Object tracking records:
Content starts
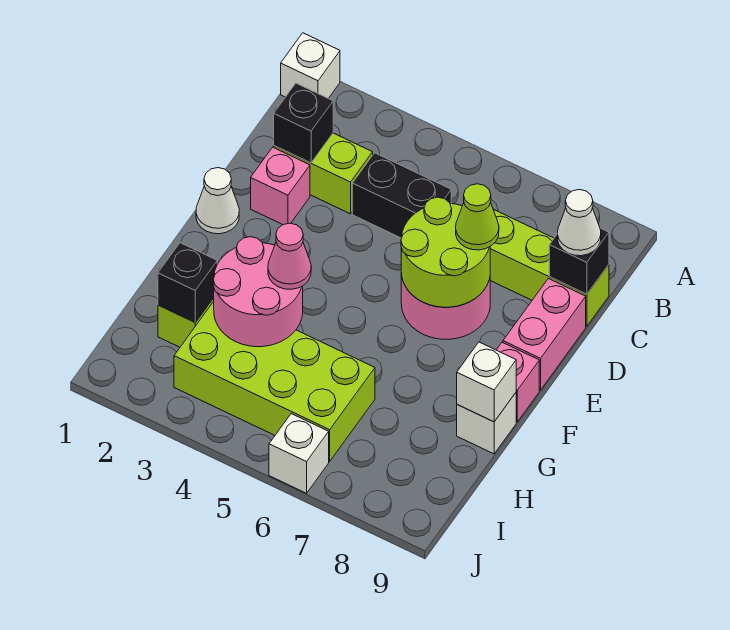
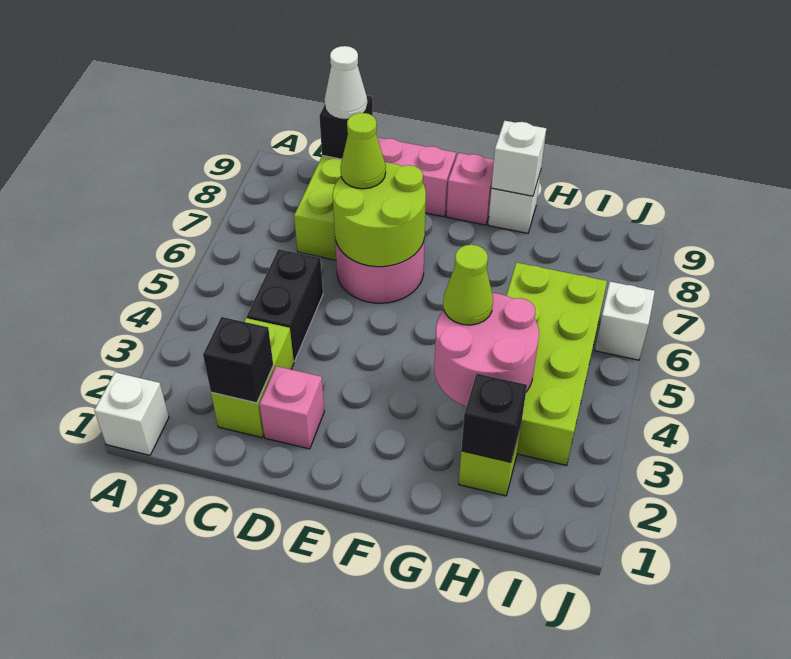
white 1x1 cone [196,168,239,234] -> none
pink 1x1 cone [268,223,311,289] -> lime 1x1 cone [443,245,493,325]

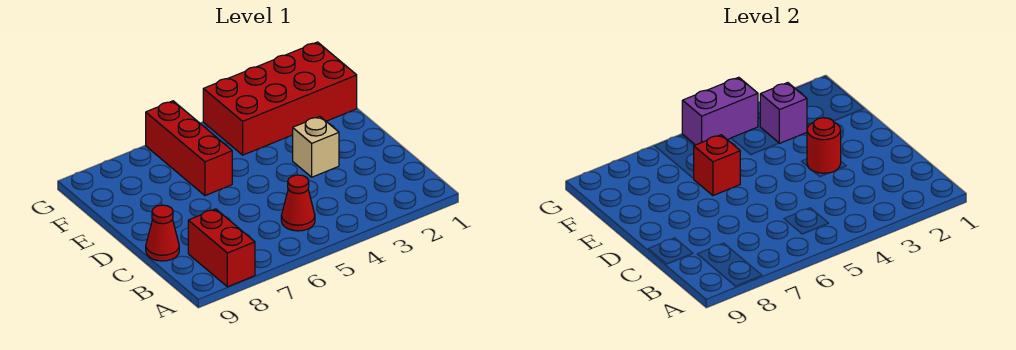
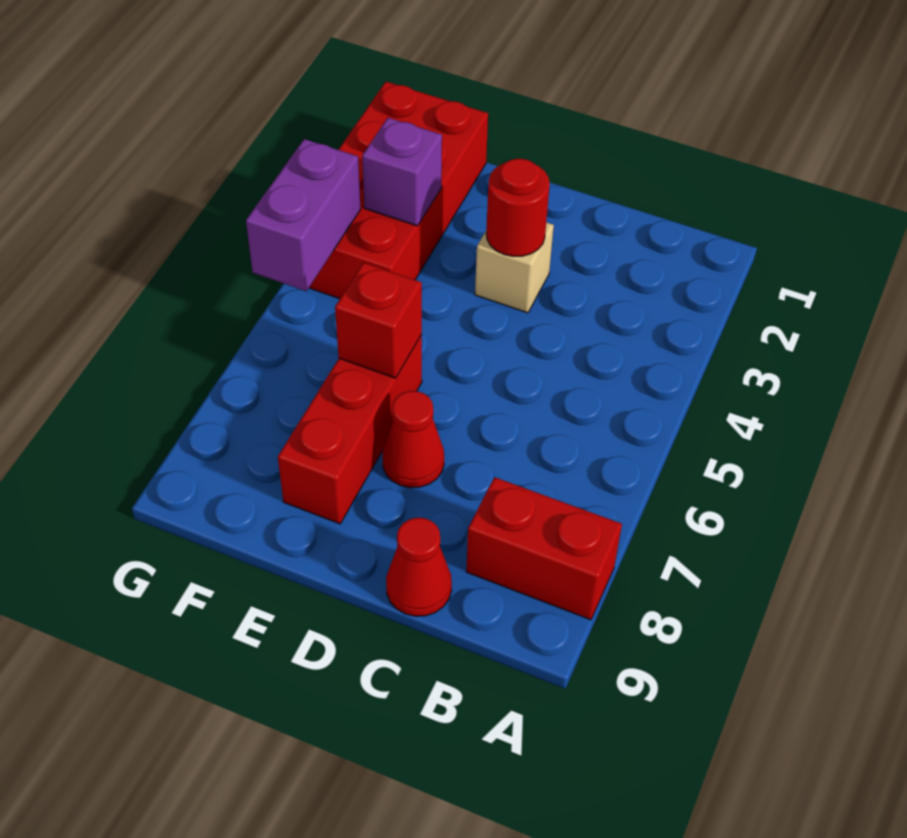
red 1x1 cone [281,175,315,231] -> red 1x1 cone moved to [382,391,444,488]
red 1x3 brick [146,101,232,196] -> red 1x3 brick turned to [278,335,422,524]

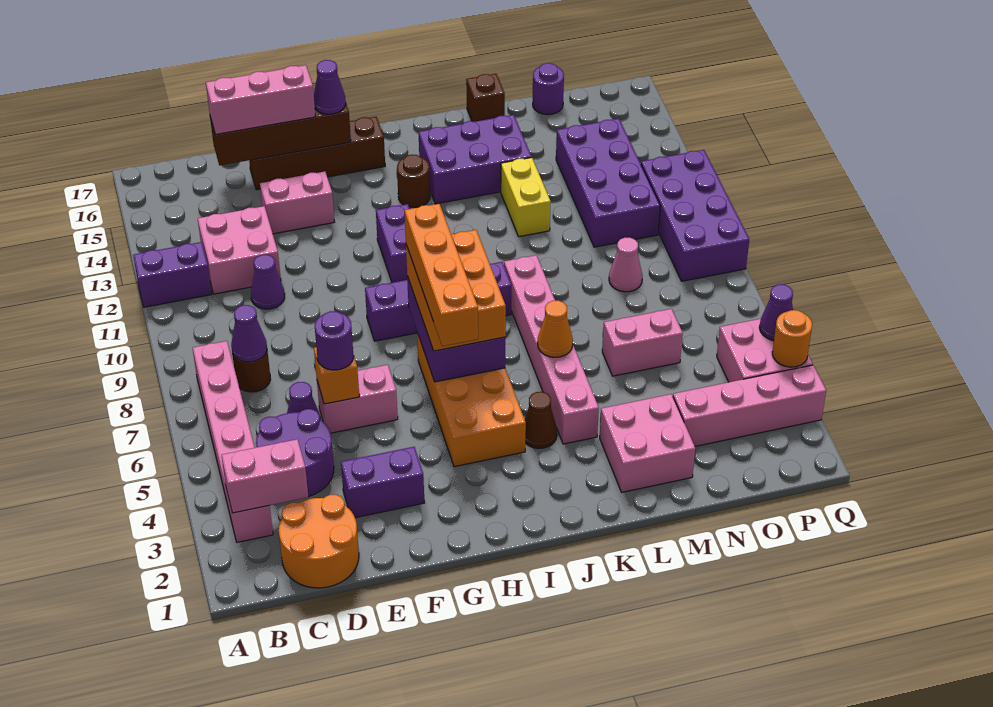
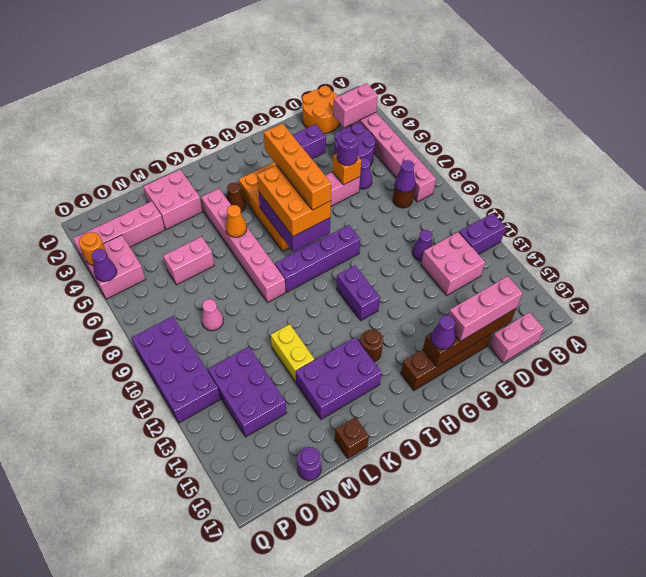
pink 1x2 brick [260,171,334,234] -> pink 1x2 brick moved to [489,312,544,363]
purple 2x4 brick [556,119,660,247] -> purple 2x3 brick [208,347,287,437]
Content ends
Would you write each entry out again exactly, omitting the images?

white 1x1 cone [196,168,239,234] -> none
pink 1x1 cone [268,223,311,289] -> lime 1x1 cone [443,245,493,325]

red 1x1 cone [281,175,315,231] -> red 1x1 cone moved to [382,391,444,488]
red 1x3 brick [146,101,232,196] -> red 1x3 brick turned to [278,335,422,524]

pink 1x2 brick [260,171,334,234] -> pink 1x2 brick moved to [489,312,544,363]
purple 2x4 brick [556,119,660,247] -> purple 2x3 brick [208,347,287,437]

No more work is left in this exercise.